**DIRECTIONS FOR THIS TASK**
Return all the entries below exactly, except for the images they hold.
☆ ☆ ☆ ☆ ☆ ☆ ☆
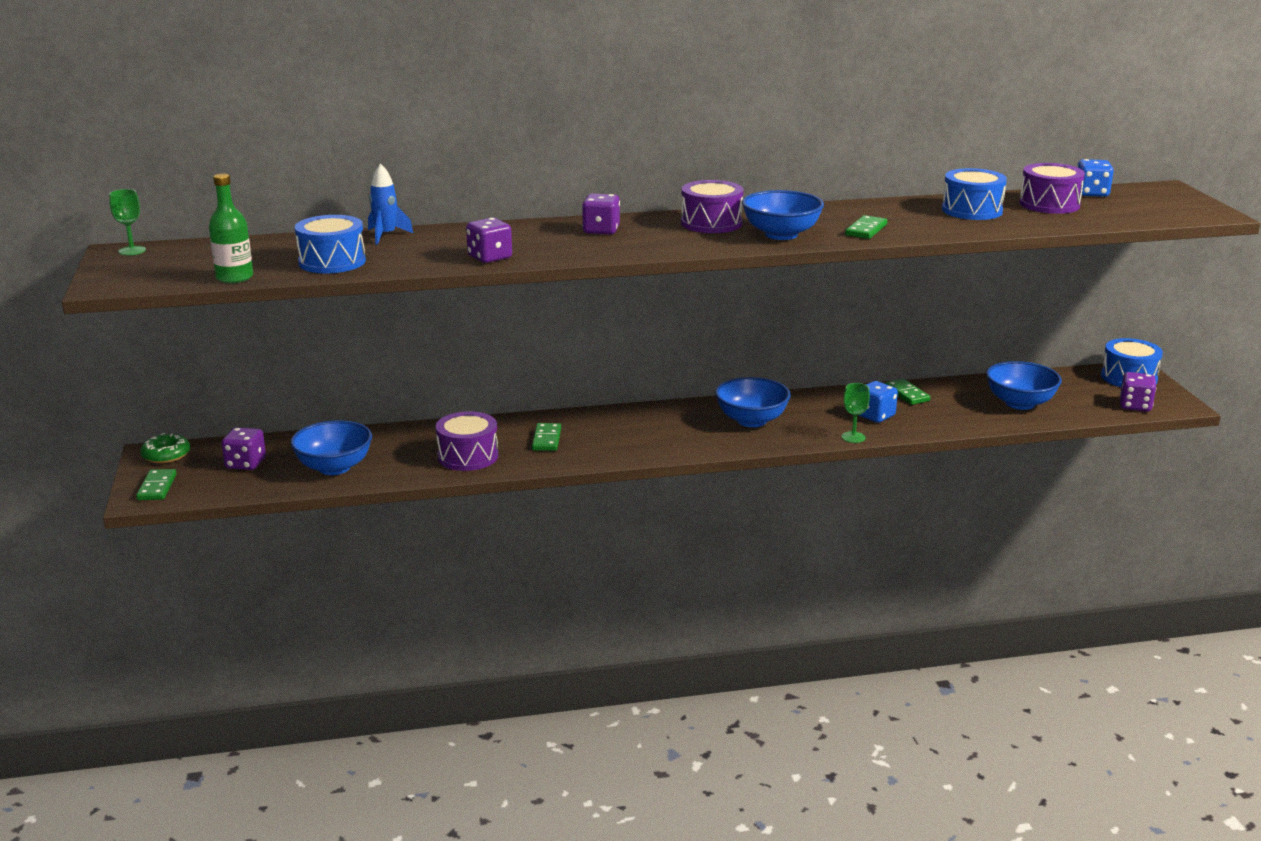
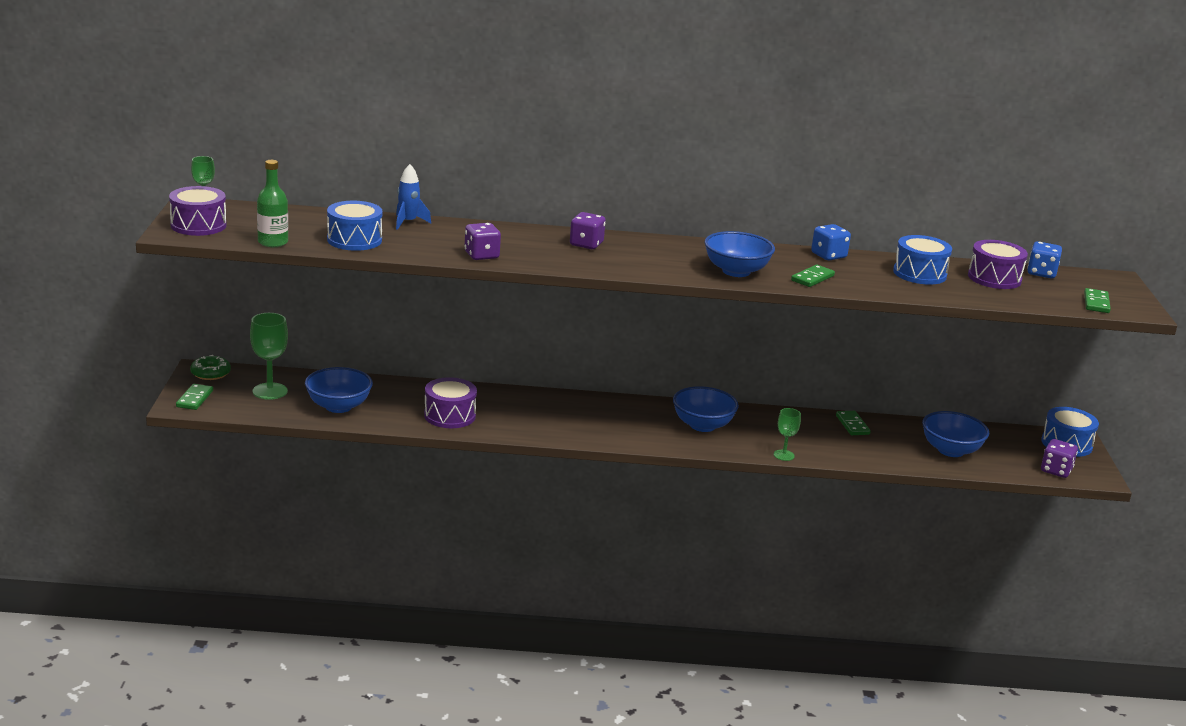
camera: 10 degrees right, 0 degrees up
(245, 464) = (270, 391): purple dice -> green goblet
(546, 439) = (520, 412): green domino -> green domino (1096, 303)
(711, 223) = (683, 251): purple drum -> purple drum (198, 225)
(875, 416) = (813, 440): blue dice -> blue dice (828, 255)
☆ ☆ ☆ ☆ ☆ ☆ ☆
**SOLUTION TO THIS TASK**
camera: 10 degrees right, 0 degrees up
(245, 464) = (270, 391): purple dice -> green goblet
(546, 439) = (520, 412): green domino -> green domino (1096, 303)
(711, 223) = (683, 251): purple drum -> purple drum (198, 225)
(875, 416) = (813, 440): blue dice -> blue dice (828, 255)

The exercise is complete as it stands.